Problem to solve: Although the entries contain pictures, write out only their text, exactly as it stands.

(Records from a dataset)
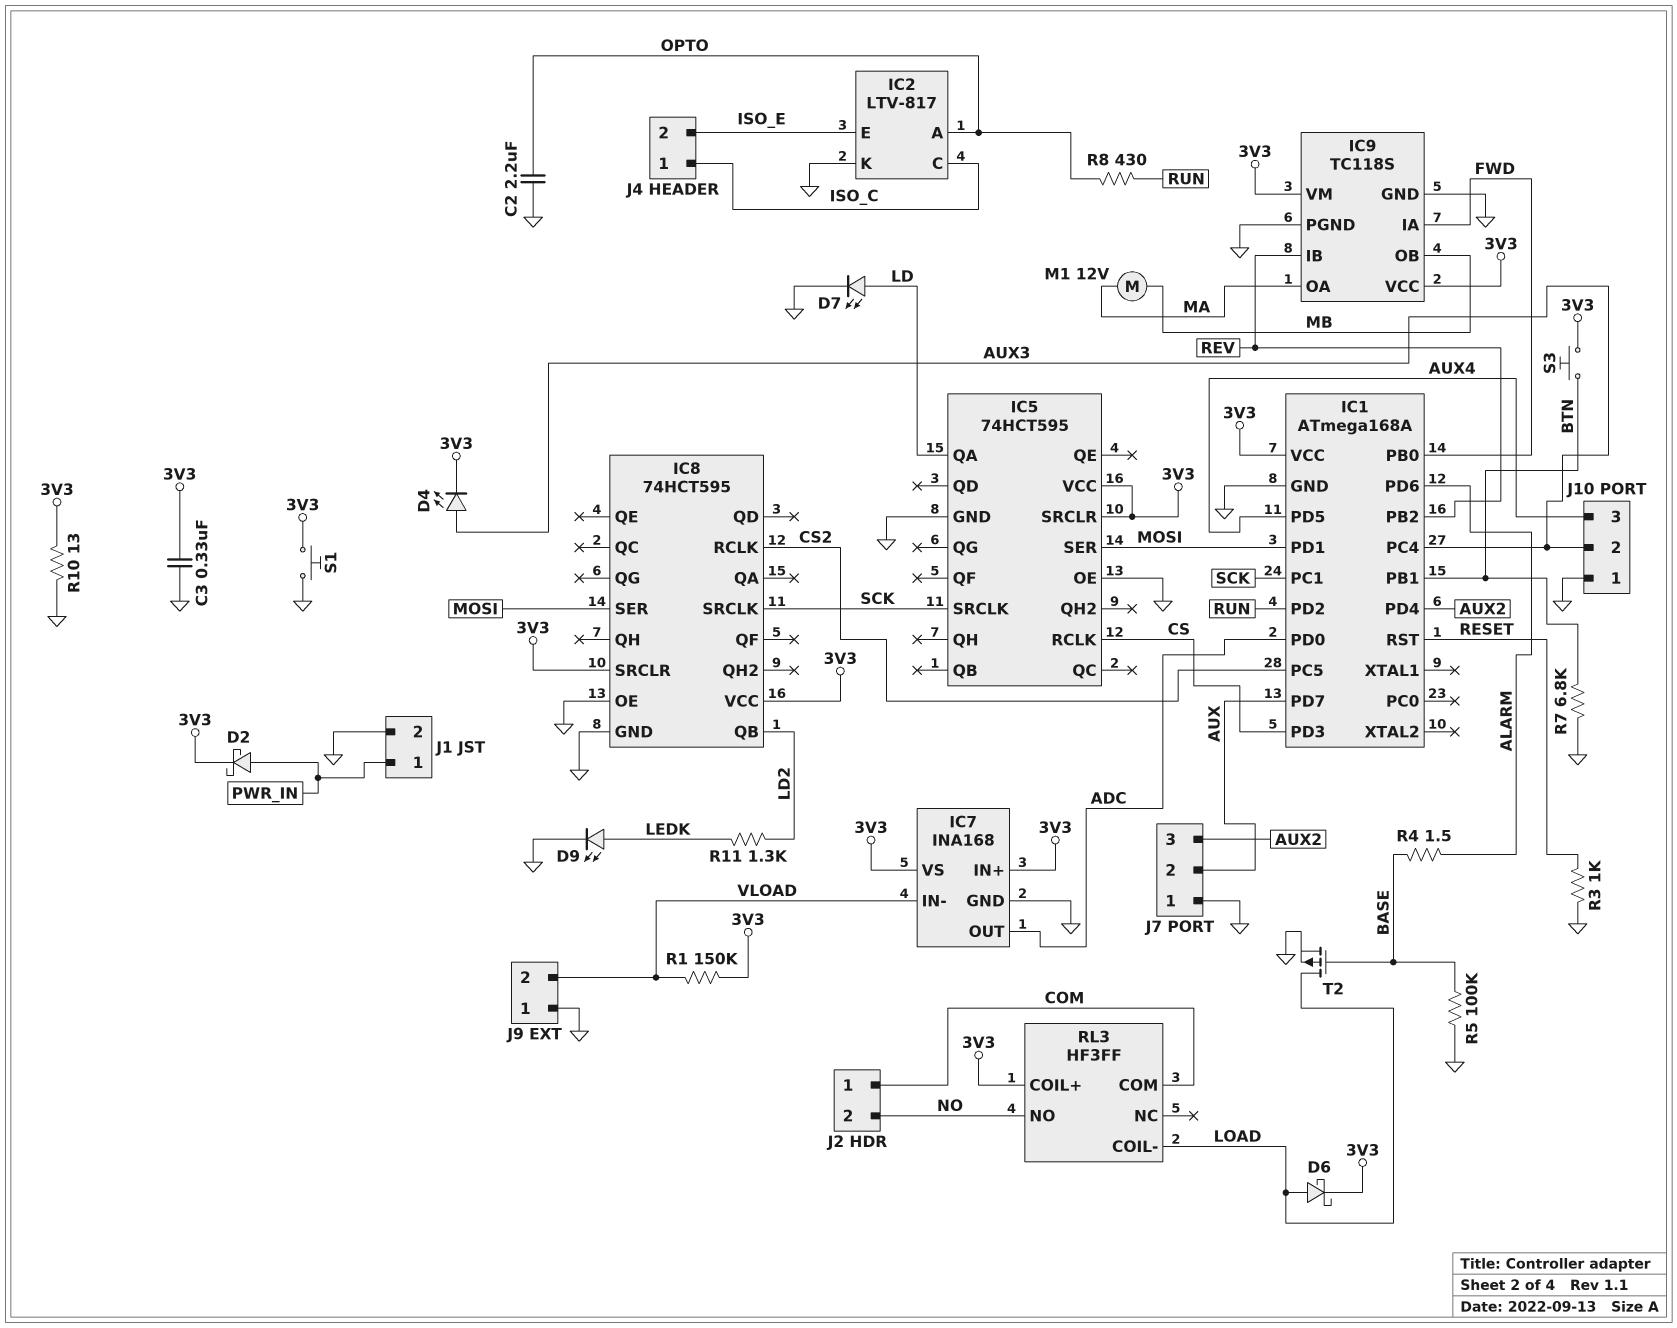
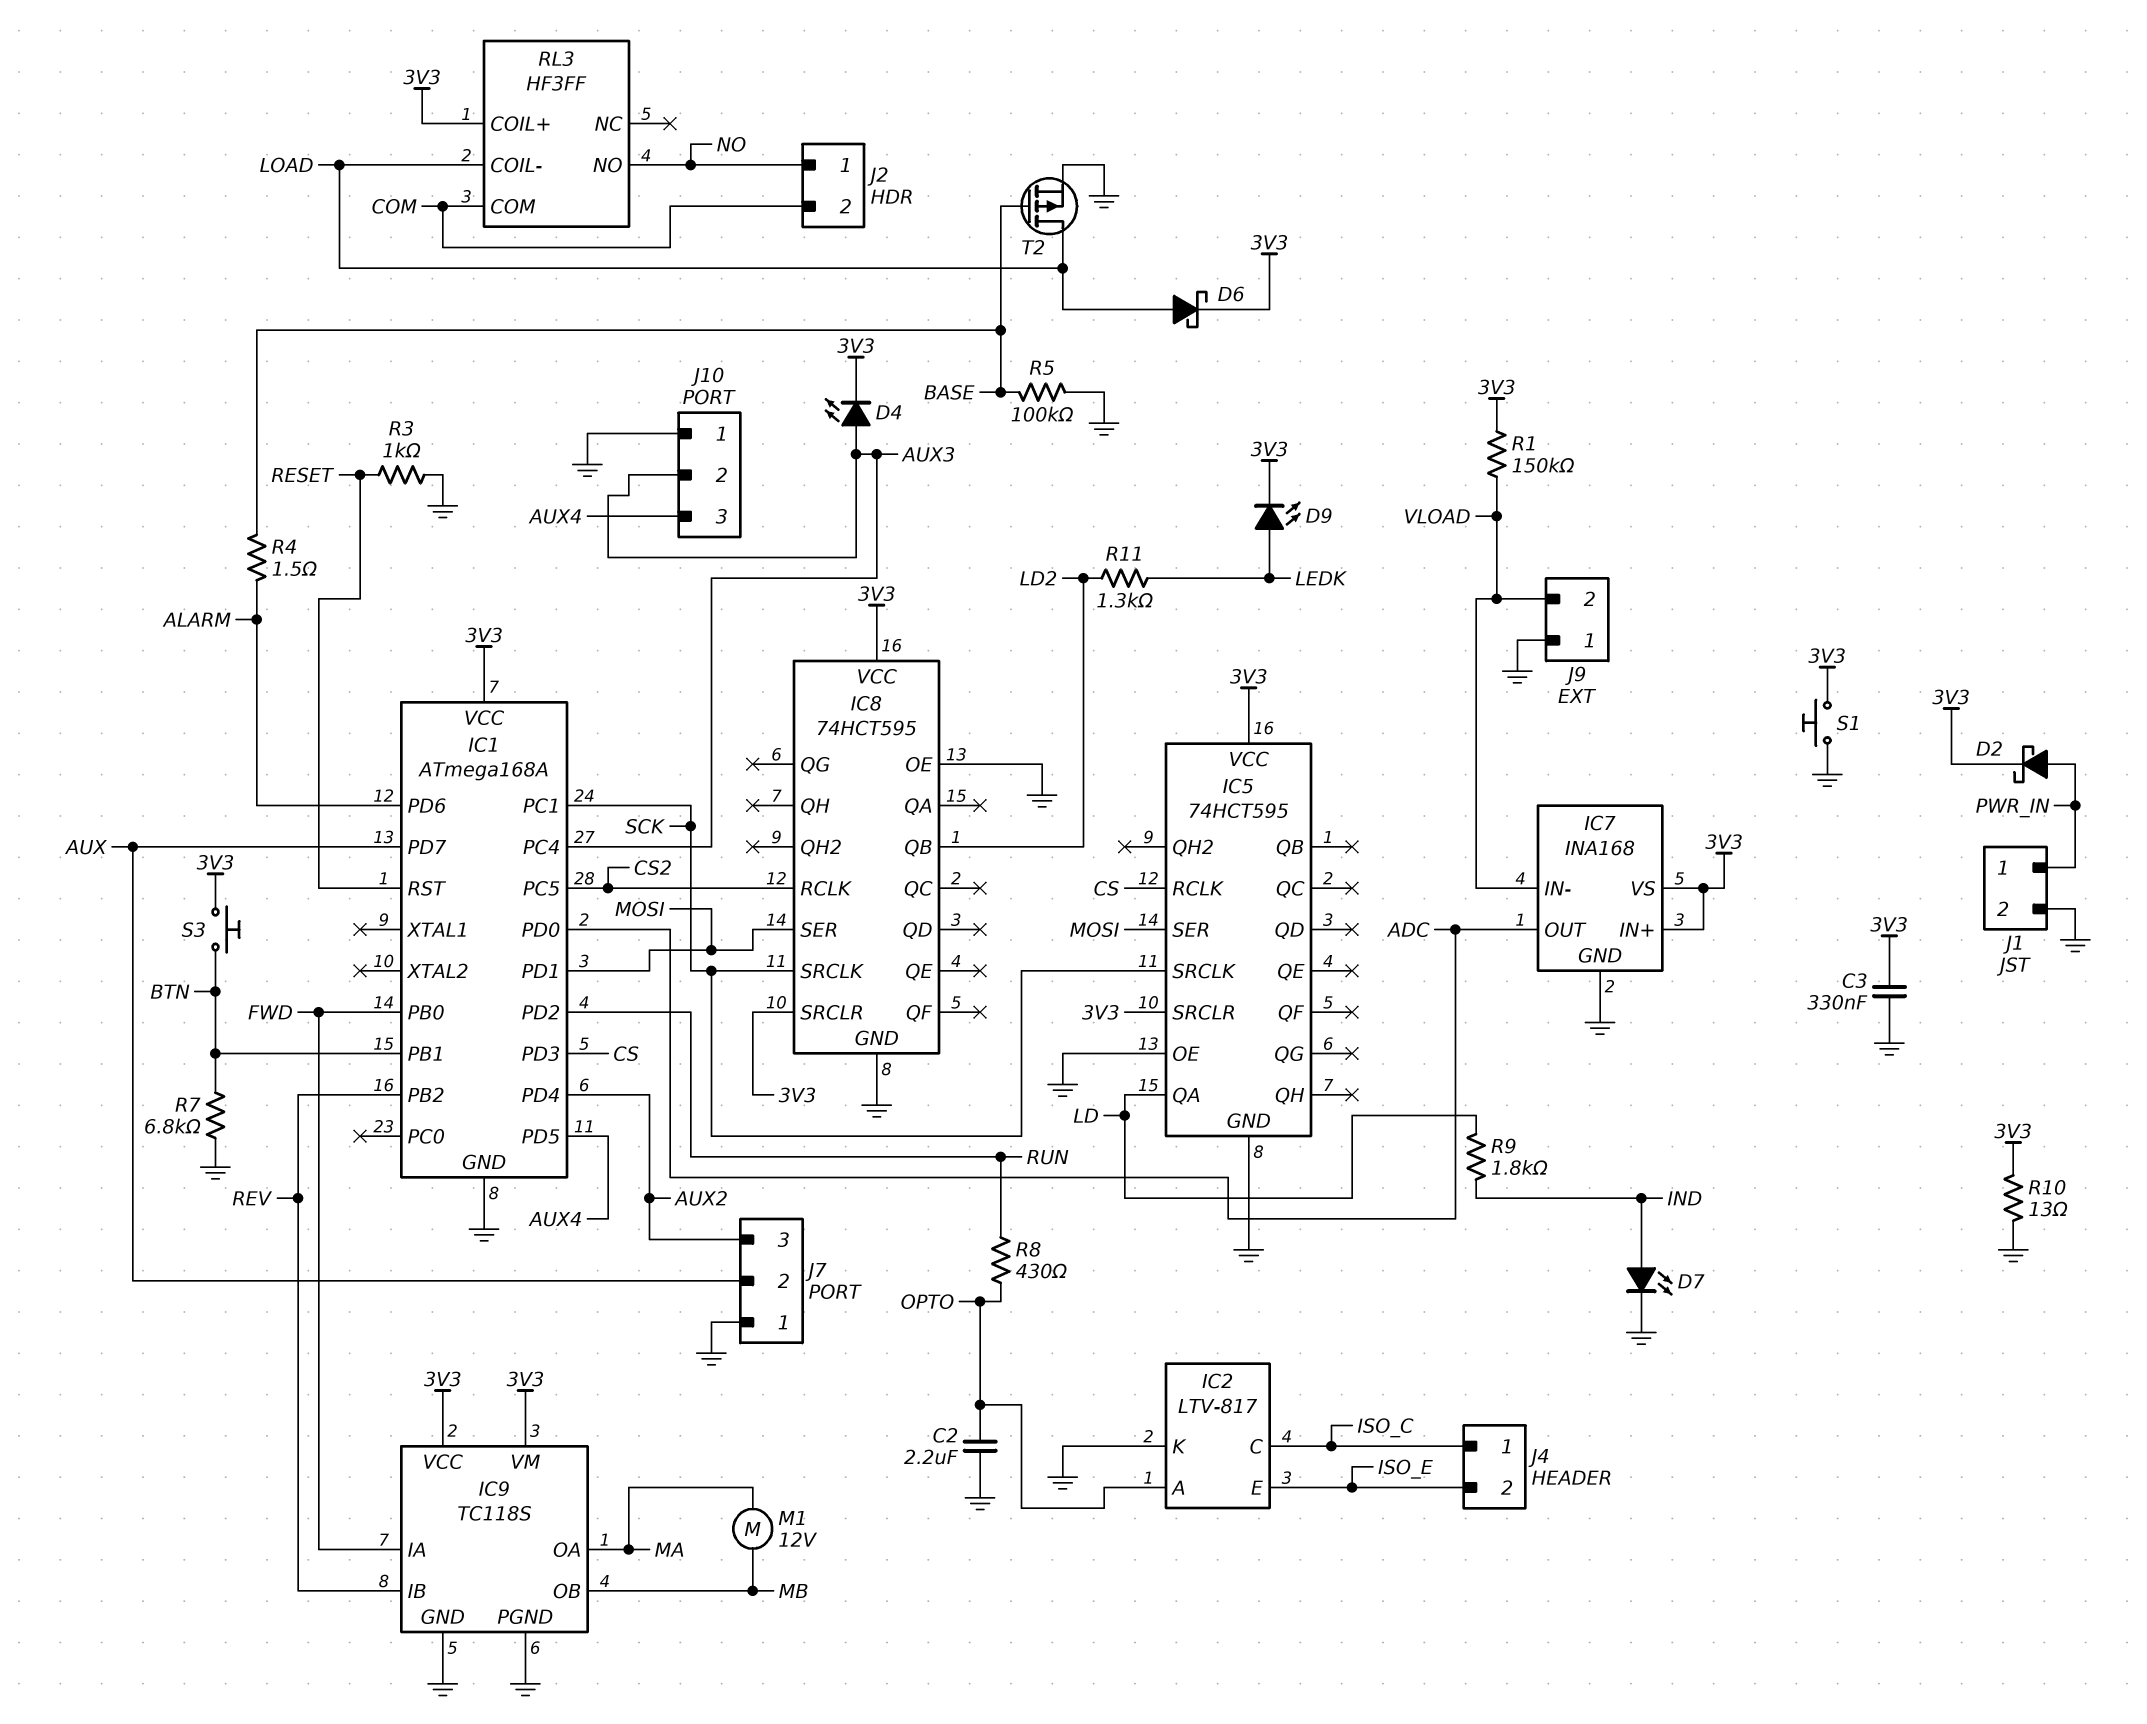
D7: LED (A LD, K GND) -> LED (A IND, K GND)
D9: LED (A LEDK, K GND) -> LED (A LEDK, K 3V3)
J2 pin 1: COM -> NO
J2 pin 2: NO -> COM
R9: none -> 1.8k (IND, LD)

Exercise response:
D7: LED (A LD, K GND) -> LED (A IND, K GND)
D9: LED (A LEDK, K GND) -> LED (A LEDK, K 3V3)
J2 pin 1: COM -> NO
J2 pin 2: NO -> COM
R9: none -> 1.8k (IND, LD)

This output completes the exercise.